* [WHAT YOU ARE ASKED TO DO]
For this exercise, output the line holding "(467, 134) = (624, 326): none" and all subsequent lines of the entries below, unchanged, up to and including the last.

BEGIN PROVIDED DATA

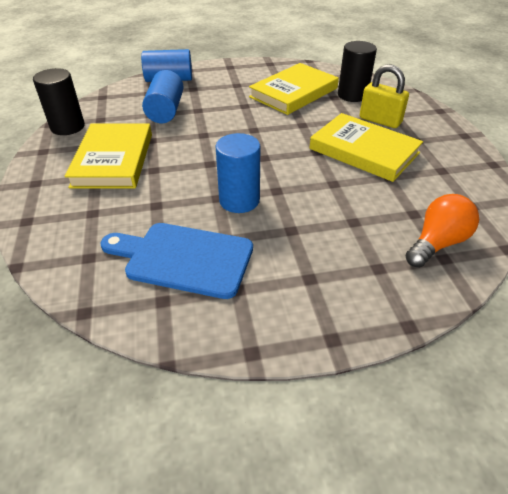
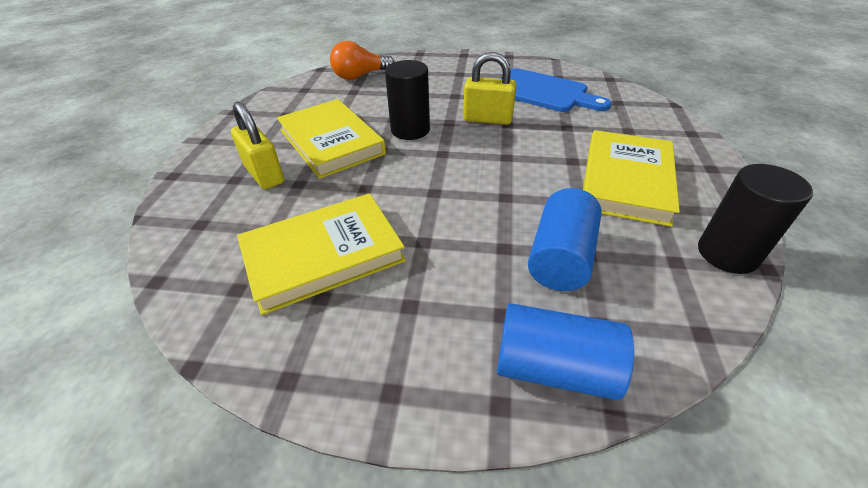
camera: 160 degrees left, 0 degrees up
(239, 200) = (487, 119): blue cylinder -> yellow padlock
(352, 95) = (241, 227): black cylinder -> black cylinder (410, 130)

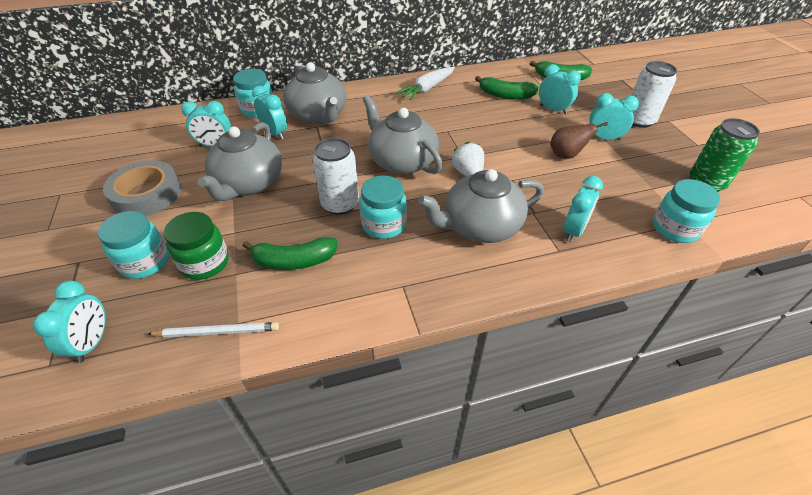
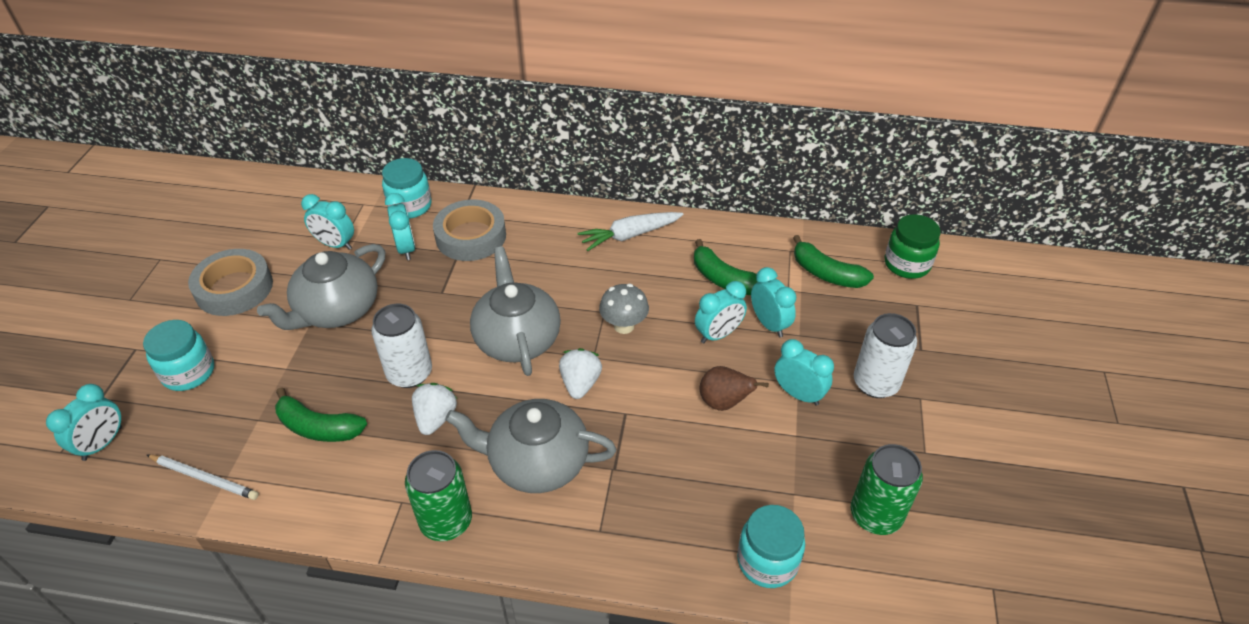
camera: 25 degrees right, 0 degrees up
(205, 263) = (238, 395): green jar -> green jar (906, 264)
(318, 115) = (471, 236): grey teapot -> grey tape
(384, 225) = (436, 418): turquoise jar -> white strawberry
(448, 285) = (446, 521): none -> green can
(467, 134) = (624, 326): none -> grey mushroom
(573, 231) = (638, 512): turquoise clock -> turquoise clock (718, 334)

END PROVIDED DATA

* [RESPONSE TO THE TASK]
(467, 134) = (624, 326): none -> grey mushroom
(573, 231) = (638, 512): turquoise clock -> turquoise clock (718, 334)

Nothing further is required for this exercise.